▶ How to complete this task: The records below are to be repeated exactly, and their pictures left out.
╔══
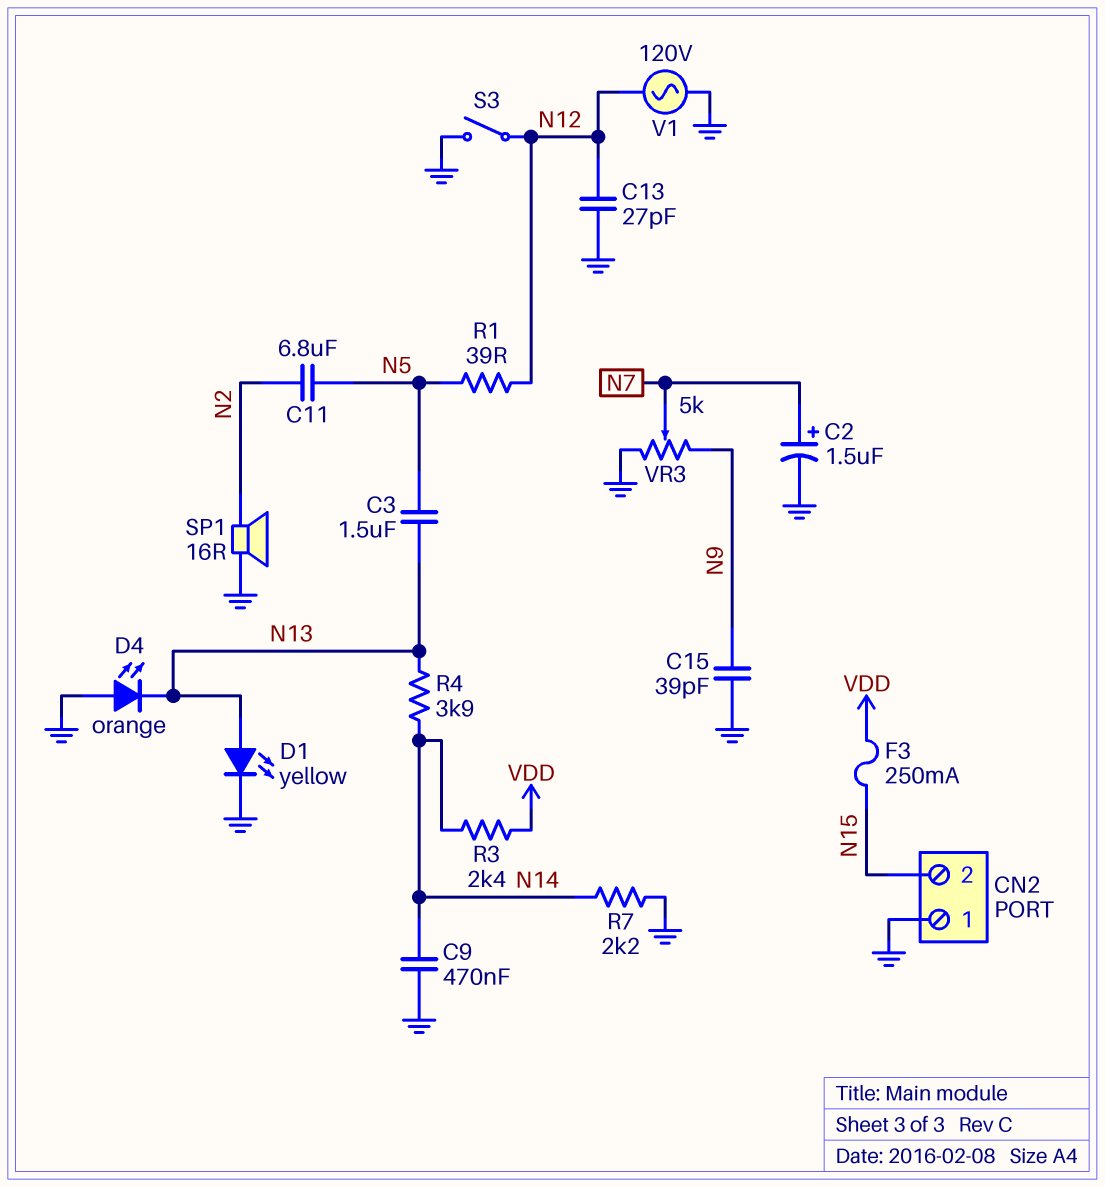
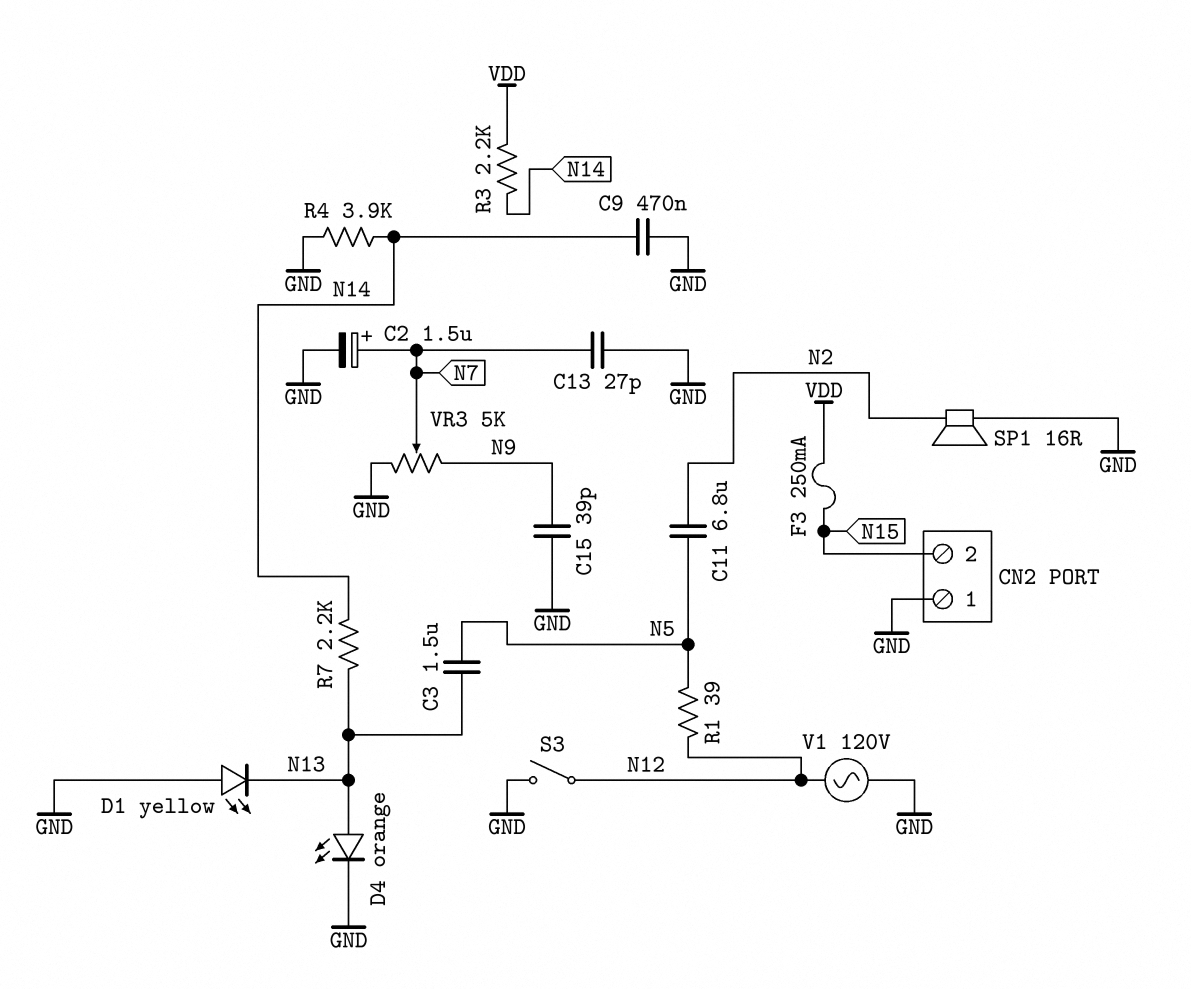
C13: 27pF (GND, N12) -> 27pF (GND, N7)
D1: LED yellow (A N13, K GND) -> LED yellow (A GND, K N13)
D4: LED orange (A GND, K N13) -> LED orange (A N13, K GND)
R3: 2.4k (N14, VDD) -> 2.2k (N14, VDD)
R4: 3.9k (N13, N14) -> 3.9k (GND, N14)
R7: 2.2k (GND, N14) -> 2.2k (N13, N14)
╚══
▶ Task result:
C13: 27pF (GND, N12) -> 27pF (GND, N7)
D1: LED yellow (A N13, K GND) -> LED yellow (A GND, K N13)
D4: LED orange (A GND, K N13) -> LED orange (A N13, K GND)
R3: 2.4k (N14, VDD) -> 2.2k (N14, VDD)
R4: 3.9k (N13, N14) -> 3.9k (GND, N14)
R7: 2.2k (GND, N14) -> 2.2k (N13, N14)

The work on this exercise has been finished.